Data provided:

==*==

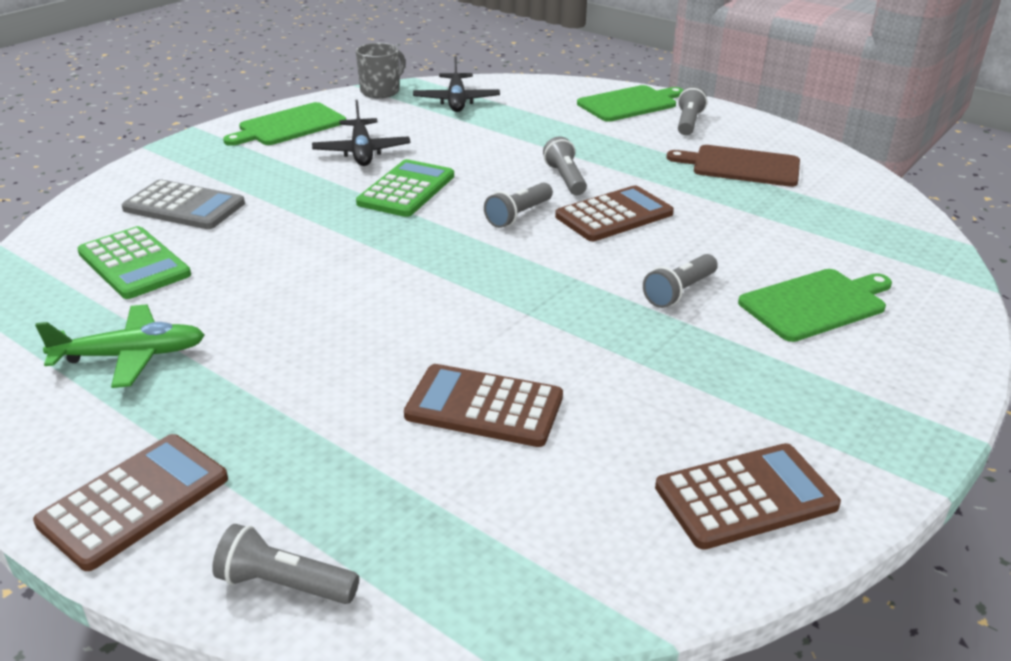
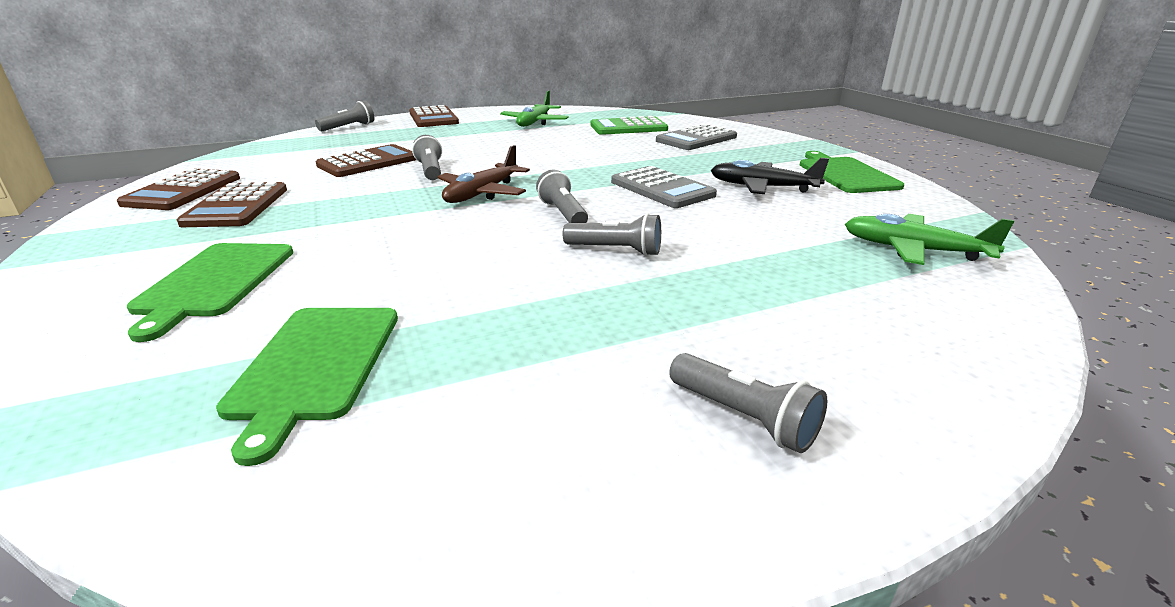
camera: 120 degrees right, 5 degrees down
(381, 91) = (957, 219): grey mug -> none
(406, 190) = (662, 188): green calculator -> grey calculator
(456, 101) = (914, 250): black plane -> green plane
(511, 270) = (482, 193): none -> brown plane
(614, 215) = (507, 249): brown calculator -> brown calculator (237, 206)
(630, 103) = (879, 387): green cutting board -> green cutting board (315, 365)
(679, 292) = (350, 234): grey flashlight -> grey flashlight (430, 170)
(741, 166) = (516, 387): brown cutting board -> none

==*==

How to complete this task: Would you repeat, exactly and with nothing added, every line from the line containing "(614, 215) = (507, 249): brown" through the last line of the records above?

Result for this task:
(614, 215) = (507, 249): brown calculator -> brown calculator (237, 206)
(630, 103) = (879, 387): green cutting board -> green cutting board (315, 365)
(679, 292) = (350, 234): grey flashlight -> grey flashlight (430, 170)
(741, 166) = (516, 387): brown cutting board -> none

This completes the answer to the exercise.